[Stored dataset items]
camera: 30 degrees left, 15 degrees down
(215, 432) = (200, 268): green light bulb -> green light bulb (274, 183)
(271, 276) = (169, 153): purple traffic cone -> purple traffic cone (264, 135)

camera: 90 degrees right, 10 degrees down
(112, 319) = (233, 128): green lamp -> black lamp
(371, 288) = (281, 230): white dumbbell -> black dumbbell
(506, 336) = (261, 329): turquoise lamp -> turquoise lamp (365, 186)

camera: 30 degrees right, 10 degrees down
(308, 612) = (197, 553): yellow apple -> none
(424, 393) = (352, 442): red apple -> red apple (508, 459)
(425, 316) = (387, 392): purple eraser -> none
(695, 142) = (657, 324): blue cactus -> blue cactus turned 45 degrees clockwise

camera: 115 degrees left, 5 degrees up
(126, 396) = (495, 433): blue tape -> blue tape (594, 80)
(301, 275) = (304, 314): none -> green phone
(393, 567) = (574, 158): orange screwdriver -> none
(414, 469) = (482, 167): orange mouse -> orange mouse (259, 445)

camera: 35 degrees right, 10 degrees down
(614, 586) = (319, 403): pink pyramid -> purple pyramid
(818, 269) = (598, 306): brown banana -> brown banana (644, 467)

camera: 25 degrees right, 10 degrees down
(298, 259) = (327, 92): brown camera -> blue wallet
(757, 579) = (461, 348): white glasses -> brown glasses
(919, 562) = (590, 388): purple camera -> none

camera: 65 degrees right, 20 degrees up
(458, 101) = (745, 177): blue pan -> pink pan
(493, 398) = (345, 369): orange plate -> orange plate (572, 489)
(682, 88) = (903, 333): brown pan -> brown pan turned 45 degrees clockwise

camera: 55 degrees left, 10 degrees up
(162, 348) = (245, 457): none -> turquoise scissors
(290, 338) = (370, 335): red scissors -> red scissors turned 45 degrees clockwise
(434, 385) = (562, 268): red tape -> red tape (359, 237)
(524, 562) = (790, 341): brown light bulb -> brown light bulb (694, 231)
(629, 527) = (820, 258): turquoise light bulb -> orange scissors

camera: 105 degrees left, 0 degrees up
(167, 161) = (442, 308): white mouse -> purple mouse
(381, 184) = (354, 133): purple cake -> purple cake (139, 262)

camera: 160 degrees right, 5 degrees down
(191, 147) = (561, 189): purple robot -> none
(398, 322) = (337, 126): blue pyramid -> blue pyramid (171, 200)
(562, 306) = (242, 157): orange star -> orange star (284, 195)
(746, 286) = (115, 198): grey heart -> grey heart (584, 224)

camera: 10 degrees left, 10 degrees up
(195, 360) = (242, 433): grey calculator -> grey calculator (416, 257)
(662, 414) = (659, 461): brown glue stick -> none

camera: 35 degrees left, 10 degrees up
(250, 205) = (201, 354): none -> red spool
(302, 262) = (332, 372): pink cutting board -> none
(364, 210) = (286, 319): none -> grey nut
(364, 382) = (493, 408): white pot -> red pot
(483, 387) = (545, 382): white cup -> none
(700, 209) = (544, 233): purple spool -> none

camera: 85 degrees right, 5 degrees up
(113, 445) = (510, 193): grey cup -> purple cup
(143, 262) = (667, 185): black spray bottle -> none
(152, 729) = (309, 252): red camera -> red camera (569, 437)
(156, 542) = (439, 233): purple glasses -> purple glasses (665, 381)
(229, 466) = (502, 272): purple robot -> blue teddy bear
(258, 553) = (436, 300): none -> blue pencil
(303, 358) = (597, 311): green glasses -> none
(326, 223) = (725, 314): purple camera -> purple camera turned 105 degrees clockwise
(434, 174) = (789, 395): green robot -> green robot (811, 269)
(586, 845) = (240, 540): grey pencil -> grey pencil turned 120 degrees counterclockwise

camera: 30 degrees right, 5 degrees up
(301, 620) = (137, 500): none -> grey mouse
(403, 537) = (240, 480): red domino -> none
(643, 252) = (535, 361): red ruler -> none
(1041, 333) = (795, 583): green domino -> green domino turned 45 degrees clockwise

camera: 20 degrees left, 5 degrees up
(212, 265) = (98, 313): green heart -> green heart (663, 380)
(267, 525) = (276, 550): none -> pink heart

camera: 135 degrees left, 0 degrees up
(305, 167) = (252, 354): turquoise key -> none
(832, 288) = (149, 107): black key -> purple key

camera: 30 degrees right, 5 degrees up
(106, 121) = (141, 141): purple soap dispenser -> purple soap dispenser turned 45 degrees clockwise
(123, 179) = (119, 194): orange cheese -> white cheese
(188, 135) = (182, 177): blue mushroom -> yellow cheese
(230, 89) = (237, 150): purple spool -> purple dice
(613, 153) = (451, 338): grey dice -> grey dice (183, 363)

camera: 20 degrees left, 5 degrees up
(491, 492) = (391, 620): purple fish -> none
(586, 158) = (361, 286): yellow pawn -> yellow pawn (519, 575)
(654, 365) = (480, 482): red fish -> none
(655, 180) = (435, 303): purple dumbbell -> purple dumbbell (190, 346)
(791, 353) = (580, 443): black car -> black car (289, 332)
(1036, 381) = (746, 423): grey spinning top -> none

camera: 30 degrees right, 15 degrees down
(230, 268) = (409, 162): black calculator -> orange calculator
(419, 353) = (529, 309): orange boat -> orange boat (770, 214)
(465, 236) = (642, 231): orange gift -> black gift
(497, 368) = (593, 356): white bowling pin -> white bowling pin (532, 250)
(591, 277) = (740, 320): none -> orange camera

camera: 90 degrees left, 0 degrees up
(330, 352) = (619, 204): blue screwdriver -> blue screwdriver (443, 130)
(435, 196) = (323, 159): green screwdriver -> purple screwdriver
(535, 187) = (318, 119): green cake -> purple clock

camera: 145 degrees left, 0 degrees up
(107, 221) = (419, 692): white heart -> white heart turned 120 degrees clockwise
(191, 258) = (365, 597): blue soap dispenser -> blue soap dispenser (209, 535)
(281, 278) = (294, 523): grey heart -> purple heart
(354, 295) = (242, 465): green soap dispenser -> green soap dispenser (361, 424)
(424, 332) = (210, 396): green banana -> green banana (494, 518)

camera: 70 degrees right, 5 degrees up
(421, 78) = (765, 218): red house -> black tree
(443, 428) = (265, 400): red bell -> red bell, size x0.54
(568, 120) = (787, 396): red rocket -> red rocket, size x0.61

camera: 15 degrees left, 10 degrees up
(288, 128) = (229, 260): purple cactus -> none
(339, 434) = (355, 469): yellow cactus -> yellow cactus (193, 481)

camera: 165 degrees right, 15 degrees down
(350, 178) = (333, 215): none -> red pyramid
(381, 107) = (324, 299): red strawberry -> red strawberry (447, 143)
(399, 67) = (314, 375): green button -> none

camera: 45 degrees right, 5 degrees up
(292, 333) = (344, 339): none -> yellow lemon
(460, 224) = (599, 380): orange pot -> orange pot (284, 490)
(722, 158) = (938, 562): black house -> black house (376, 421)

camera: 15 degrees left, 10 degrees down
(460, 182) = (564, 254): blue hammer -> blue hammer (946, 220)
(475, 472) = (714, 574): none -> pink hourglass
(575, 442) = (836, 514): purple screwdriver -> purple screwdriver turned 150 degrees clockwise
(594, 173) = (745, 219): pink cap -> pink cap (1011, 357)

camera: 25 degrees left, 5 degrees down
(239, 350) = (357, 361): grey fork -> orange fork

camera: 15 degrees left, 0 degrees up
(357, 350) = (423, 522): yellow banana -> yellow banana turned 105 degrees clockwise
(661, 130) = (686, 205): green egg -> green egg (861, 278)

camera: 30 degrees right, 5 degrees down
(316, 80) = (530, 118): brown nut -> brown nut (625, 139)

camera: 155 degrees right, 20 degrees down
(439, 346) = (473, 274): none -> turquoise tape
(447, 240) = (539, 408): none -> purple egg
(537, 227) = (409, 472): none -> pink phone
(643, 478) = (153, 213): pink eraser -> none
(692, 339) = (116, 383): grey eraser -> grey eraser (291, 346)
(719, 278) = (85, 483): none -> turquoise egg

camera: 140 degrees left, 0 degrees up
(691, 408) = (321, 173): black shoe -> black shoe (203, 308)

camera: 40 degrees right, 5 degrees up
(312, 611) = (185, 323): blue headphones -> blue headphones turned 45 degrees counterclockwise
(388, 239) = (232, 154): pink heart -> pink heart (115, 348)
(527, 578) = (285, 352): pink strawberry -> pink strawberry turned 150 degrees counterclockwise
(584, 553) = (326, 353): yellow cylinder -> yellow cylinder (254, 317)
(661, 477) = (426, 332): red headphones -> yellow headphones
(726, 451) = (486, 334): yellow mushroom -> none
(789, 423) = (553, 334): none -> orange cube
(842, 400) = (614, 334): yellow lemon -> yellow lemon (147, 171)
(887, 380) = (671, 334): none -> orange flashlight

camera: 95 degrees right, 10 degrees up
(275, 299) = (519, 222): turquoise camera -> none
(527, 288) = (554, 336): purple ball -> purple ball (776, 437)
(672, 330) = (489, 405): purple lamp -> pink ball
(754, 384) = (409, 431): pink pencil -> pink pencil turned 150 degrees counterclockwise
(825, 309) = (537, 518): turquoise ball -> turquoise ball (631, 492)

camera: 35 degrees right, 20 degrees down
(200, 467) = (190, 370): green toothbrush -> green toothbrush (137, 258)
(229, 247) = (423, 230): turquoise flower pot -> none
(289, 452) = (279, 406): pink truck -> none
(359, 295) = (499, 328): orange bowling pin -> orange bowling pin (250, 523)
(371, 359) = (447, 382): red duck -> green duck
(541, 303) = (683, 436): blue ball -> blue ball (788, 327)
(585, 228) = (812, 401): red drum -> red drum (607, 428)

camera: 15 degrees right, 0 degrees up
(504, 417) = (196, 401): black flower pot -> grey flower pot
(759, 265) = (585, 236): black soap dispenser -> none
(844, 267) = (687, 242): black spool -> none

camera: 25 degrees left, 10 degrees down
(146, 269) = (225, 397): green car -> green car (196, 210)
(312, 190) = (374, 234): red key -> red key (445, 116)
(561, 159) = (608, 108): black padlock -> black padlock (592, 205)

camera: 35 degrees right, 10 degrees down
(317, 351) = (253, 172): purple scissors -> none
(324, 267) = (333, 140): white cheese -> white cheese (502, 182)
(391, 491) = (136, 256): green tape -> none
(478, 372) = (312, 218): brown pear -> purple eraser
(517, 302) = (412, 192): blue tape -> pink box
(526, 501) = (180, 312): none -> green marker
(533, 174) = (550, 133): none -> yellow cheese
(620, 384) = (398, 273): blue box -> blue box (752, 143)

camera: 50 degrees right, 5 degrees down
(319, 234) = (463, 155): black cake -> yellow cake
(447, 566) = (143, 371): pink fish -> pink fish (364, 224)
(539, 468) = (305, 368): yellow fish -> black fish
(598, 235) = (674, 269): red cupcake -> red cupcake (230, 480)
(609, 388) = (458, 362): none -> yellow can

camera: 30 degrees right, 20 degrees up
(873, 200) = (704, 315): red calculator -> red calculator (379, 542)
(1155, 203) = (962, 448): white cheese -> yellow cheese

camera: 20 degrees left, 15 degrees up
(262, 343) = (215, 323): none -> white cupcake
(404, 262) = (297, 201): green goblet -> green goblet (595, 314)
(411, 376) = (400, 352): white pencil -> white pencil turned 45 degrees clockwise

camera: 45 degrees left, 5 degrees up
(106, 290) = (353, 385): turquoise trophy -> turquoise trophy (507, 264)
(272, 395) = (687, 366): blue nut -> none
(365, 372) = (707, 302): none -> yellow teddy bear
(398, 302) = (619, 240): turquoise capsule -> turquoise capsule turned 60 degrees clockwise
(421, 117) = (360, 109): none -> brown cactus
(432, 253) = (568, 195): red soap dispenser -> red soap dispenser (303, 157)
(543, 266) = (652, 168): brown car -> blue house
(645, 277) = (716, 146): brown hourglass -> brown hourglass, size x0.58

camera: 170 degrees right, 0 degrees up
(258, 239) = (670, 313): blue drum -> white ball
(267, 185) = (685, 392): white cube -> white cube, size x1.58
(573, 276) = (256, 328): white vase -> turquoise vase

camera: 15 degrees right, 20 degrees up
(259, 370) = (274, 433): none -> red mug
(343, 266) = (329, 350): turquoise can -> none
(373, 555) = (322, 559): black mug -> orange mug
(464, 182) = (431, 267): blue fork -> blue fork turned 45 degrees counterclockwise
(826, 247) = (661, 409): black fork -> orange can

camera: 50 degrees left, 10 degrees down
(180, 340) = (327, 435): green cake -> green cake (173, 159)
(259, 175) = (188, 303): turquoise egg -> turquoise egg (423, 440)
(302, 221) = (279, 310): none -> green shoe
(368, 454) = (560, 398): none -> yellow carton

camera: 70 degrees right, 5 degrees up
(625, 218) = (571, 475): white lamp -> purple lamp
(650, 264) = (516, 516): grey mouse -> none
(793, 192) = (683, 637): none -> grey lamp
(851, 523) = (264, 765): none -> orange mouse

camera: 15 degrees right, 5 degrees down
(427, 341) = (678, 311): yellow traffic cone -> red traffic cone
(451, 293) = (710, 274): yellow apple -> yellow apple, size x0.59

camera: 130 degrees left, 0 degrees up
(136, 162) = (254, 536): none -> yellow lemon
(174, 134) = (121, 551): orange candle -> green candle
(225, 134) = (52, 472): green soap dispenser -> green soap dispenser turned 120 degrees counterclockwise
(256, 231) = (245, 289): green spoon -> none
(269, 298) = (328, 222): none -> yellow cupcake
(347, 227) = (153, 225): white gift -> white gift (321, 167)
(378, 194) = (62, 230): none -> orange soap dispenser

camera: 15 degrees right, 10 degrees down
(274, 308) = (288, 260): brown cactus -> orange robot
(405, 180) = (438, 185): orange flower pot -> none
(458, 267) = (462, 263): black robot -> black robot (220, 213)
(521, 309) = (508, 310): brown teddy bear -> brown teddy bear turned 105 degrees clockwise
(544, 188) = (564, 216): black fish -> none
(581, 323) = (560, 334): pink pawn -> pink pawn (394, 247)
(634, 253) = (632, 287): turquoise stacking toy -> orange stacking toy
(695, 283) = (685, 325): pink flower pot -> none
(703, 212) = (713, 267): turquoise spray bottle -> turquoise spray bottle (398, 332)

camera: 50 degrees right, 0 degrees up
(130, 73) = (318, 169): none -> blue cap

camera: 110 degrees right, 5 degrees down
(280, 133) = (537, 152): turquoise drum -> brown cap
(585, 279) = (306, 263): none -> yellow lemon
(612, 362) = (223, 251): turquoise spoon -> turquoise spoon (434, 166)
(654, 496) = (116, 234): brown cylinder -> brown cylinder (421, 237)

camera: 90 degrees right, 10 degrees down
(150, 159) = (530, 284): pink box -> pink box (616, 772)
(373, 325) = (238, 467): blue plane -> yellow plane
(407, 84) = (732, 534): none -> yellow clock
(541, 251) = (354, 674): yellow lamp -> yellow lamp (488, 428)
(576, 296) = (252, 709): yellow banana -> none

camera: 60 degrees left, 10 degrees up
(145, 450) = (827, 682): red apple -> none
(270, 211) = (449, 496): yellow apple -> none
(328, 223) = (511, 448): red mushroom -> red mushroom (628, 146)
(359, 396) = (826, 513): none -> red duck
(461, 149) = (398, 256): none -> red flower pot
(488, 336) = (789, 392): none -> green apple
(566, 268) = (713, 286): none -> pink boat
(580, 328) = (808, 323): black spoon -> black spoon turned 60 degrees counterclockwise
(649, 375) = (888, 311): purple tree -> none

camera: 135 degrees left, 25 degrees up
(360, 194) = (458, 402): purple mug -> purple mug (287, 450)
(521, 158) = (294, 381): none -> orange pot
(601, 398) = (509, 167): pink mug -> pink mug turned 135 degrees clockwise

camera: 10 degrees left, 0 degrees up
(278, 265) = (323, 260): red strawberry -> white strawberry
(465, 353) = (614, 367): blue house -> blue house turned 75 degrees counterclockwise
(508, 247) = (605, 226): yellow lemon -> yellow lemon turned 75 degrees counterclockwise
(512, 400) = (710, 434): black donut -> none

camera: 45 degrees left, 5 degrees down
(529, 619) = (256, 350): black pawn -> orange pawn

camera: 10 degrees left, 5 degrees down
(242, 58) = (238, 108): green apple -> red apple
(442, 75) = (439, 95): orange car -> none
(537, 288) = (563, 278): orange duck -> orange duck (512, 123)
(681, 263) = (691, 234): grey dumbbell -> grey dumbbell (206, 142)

▶ ASSIGNED TASK:
Go through the data above and tally every line that includes "spray". State only the total.

▶ TASK RESPONSE:
2